[Records contained in a dataset]
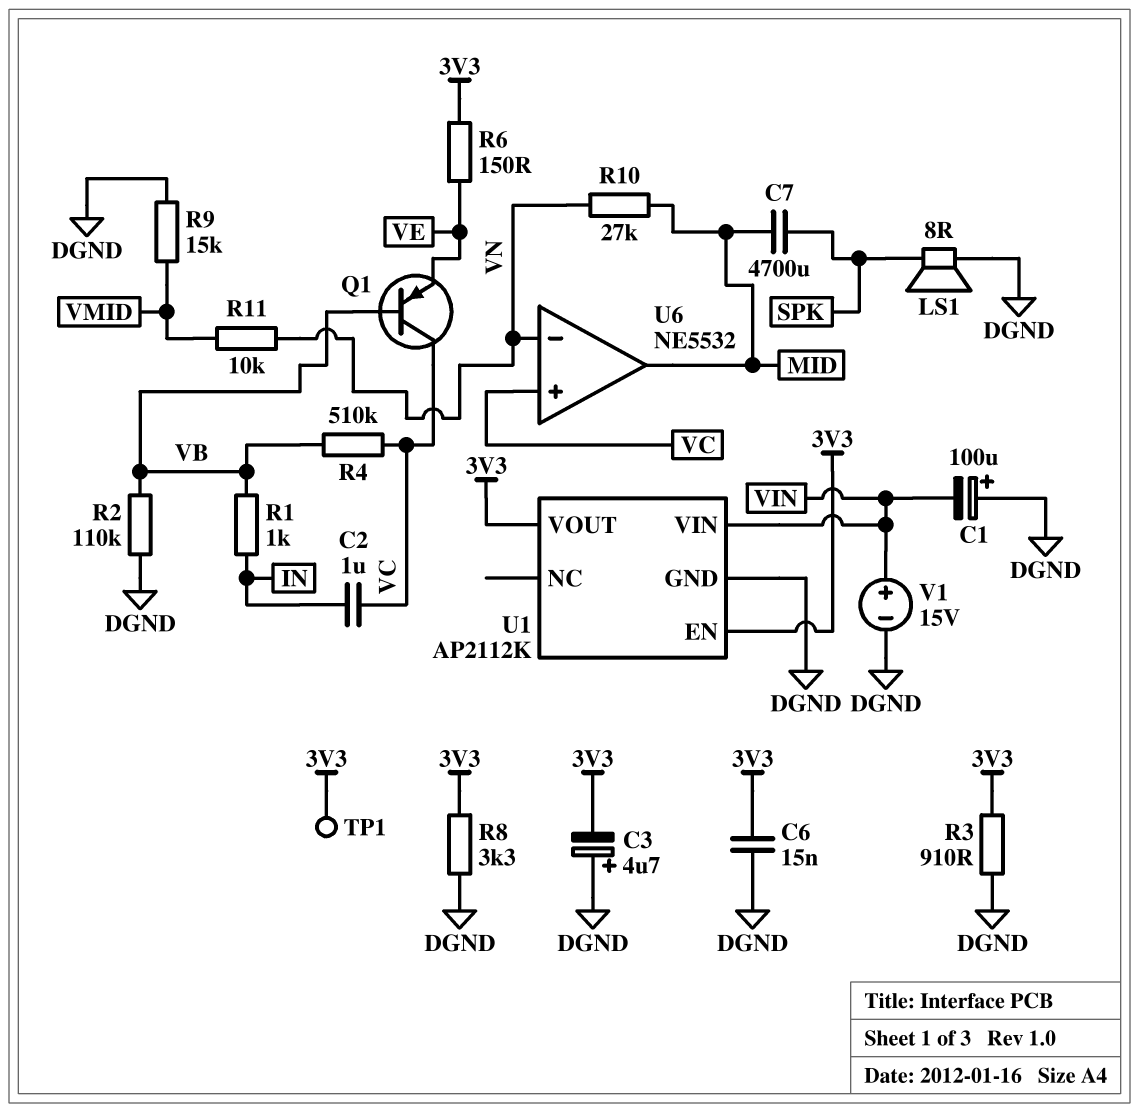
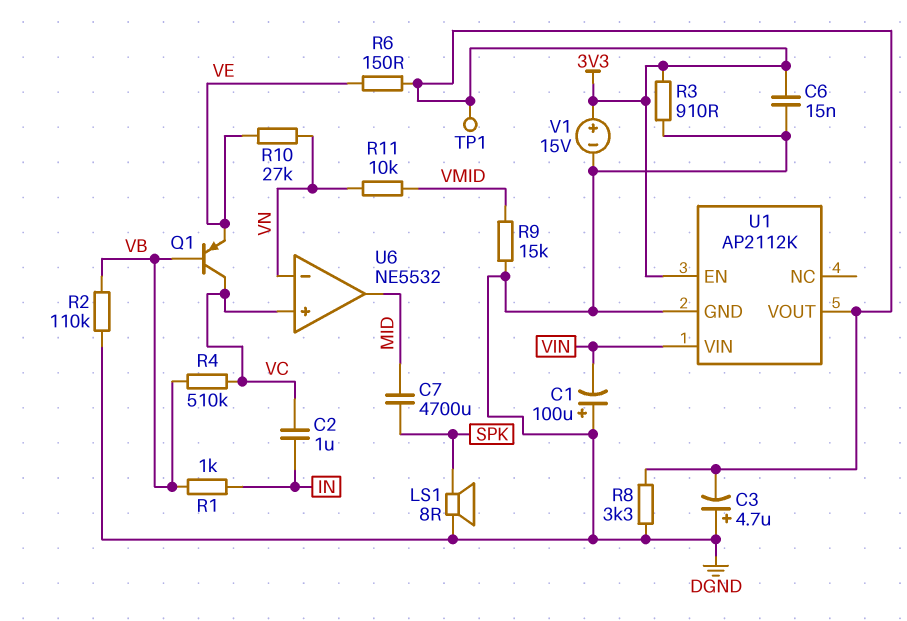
R10: 27k (MID, VN) -> 27k (VE, VN)
V1: 15V (plus VIN, minus DGND) -> 15V (plus 3V3, minus DGND)

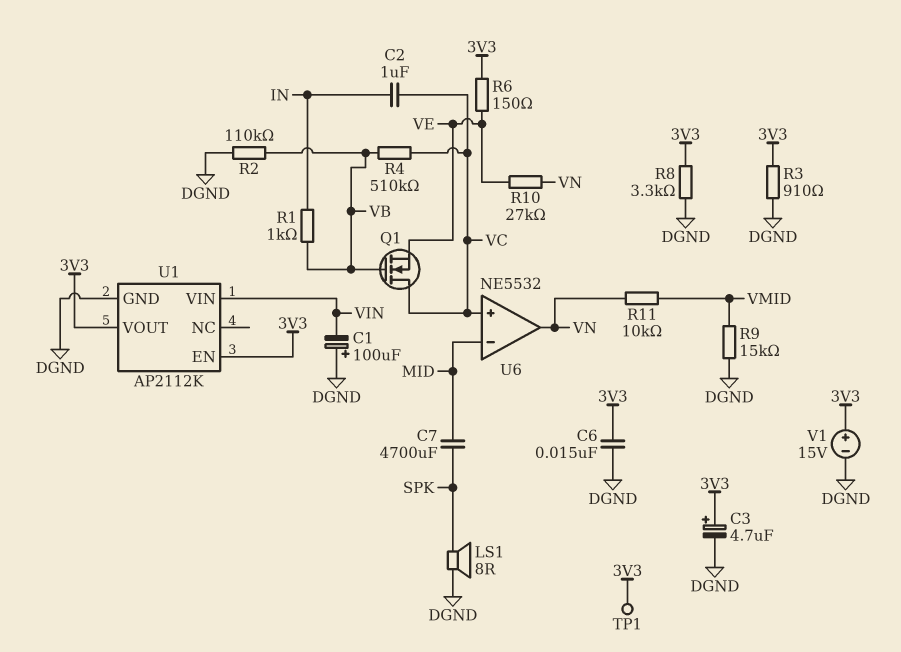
C3: 4.7uF (plus DGND, minus 3V3) -> 4.7uF (plus 3V3, minus DGND)
Q1: PNP (B VB, C VC, E VE) -> NMOS (G VB, D VC, S VE)
U6 pin in-: VN -> MID
U6 pin out: MID -> VN

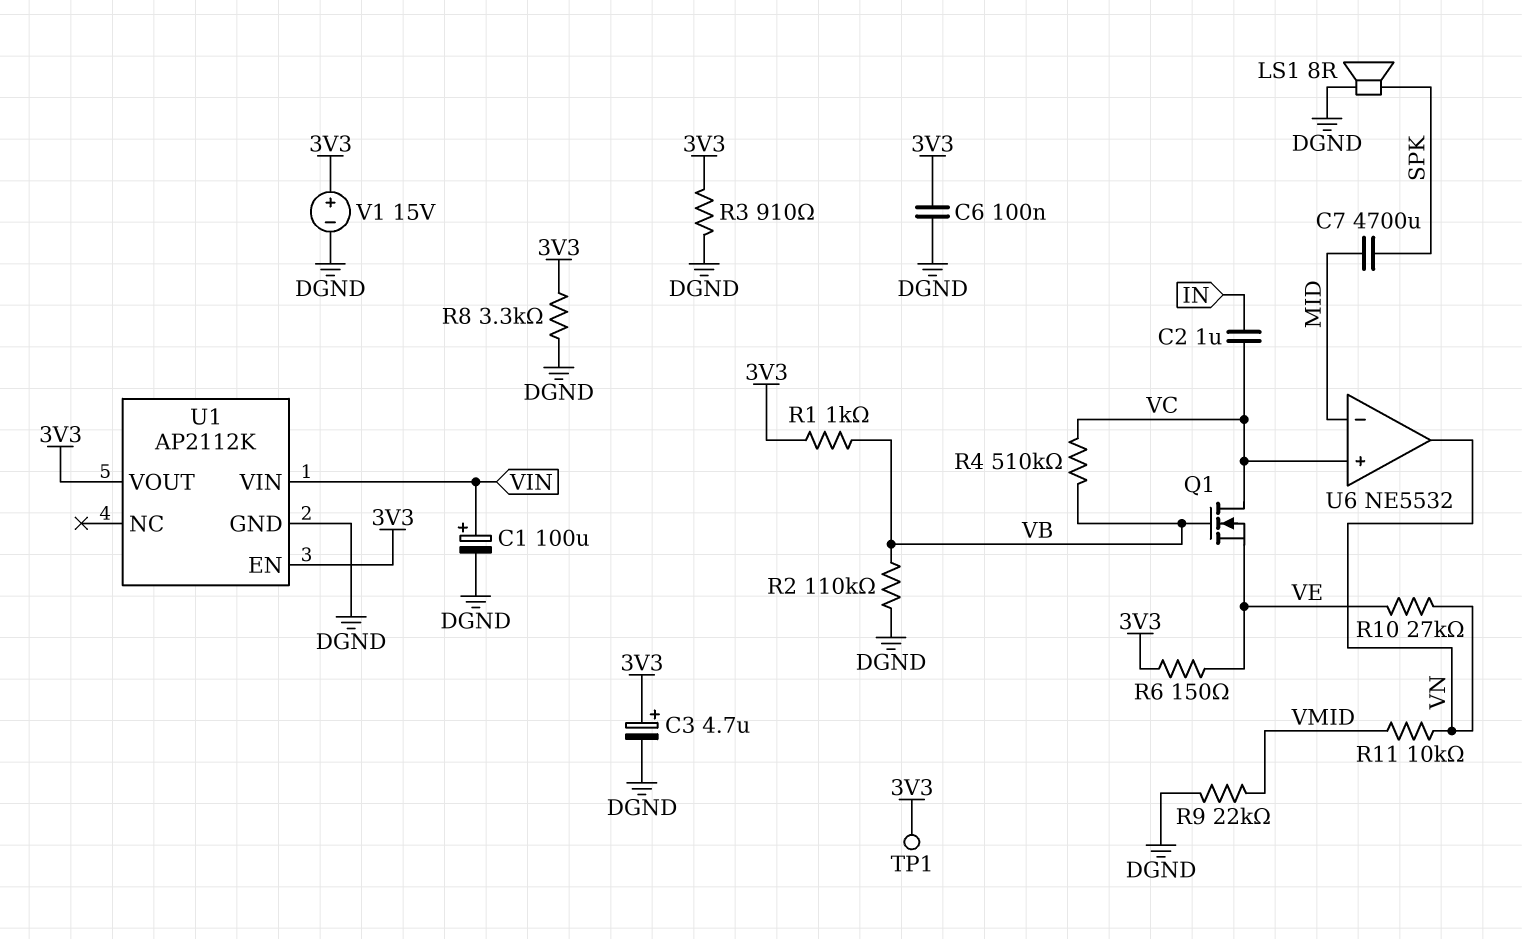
C1: 100uF (plus DGND, minus VIN) -> 100uF (plus VIN, minus DGND)
C6: 15nF (3V3, DGND) -> 100nF (3V3, DGND)
R1: 1k (IN, VB) -> 1k (3V3, VB)
R9: 15k (DGND, VMID) -> 22k (DGND, VMID)

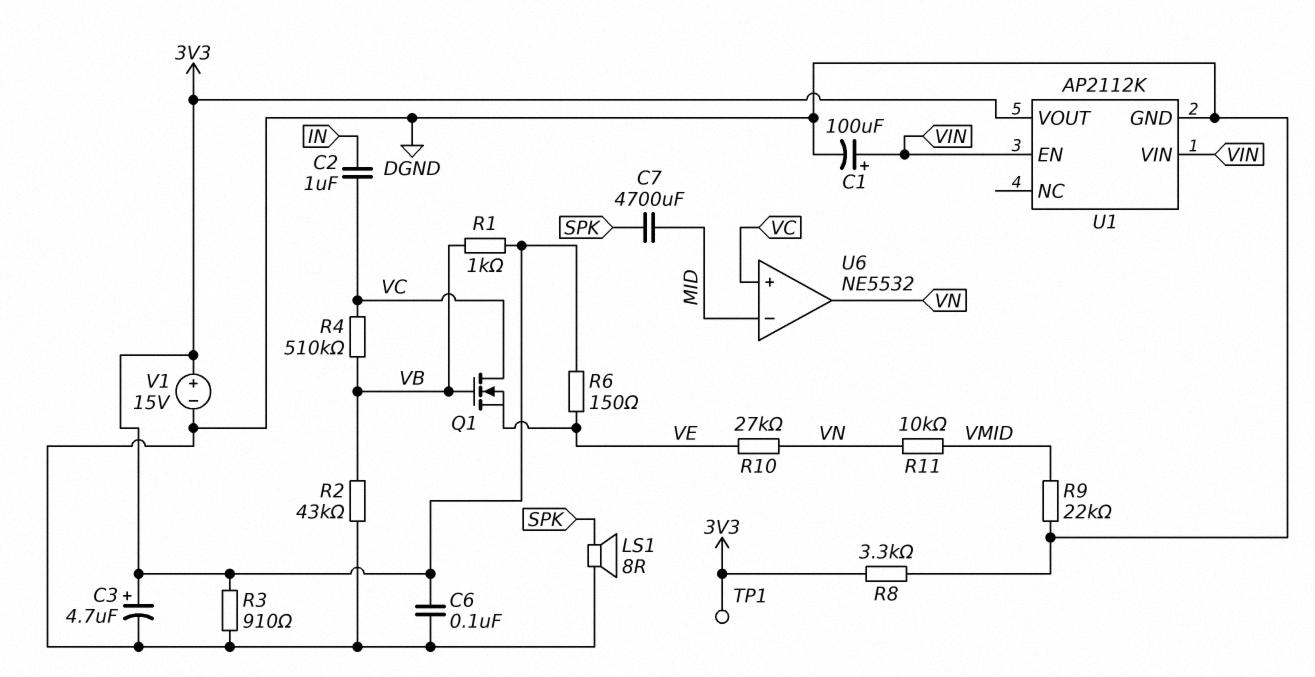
R2: 110k (DGND, VB) -> 43k (DGND, VB)
U1 pin EN: 3V3 -> VIN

- WORK REQUEST
Beginning with the line that contains "C1: 100uF (plus" and ending with the last line of the data, transcribe each line exactly; pictures stay out.

- OUTPUT FOR THIS TASK
C1: 100uF (plus DGND, minus VIN) -> 100uF (plus VIN, minus DGND)
C6: 15nF (3V3, DGND) -> 100nF (3V3, DGND)
R1: 1k (IN, VB) -> 1k (3V3, VB)
R9: 15k (DGND, VMID) -> 22k (DGND, VMID)

R2: 110k (DGND, VB) -> 43k (DGND, VB)
U1 pin EN: 3V3 -> VIN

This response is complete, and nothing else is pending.